TO DO: Only the lines from the line containing "black flashlight: 2 -> 6" to the end of the records, both included, belong in the answer, copied exactly.
'''
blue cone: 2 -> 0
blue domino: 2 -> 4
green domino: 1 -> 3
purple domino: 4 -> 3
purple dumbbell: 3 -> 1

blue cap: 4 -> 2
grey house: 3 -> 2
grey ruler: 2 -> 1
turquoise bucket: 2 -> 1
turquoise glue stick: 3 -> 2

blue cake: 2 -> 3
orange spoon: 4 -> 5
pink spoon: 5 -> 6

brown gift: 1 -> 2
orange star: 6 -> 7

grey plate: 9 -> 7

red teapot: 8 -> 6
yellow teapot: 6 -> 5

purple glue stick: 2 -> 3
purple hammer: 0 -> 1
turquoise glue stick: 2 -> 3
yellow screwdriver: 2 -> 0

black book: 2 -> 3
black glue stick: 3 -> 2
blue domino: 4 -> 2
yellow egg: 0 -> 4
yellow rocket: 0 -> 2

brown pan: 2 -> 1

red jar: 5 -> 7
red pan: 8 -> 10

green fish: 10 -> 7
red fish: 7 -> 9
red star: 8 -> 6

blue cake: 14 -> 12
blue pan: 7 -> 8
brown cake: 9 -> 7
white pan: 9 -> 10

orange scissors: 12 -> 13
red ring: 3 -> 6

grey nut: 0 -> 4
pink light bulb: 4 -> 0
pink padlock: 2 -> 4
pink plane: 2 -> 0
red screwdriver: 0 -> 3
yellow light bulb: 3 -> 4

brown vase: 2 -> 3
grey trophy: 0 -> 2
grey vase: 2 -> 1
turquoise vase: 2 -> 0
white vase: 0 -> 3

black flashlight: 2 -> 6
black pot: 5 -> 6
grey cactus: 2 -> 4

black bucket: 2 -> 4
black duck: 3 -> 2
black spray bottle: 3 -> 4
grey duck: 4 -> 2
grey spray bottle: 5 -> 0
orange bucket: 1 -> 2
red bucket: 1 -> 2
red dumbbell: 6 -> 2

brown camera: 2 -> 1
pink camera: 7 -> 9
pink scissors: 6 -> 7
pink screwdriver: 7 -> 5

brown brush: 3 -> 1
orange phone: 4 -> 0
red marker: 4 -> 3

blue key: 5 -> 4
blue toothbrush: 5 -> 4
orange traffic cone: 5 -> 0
'''
ANSWER FOR THIS EXERCISE:
black flashlight: 2 -> 6
black pot: 5 -> 6
grey cactus: 2 -> 4

black bucket: 2 -> 4
black duck: 3 -> 2
black spray bottle: 3 -> 4
grey duck: 4 -> 2
grey spray bottle: 5 -> 0
orange bucket: 1 -> 2
red bucket: 1 -> 2
red dumbbell: 6 -> 2

brown camera: 2 -> 1
pink camera: 7 -> 9
pink scissors: 6 -> 7
pink screwdriver: 7 -> 5

brown brush: 3 -> 1
orange phone: 4 -> 0
red marker: 4 -> 3

blue key: 5 -> 4
blue toothbrush: 5 -> 4
orange traffic cone: 5 -> 0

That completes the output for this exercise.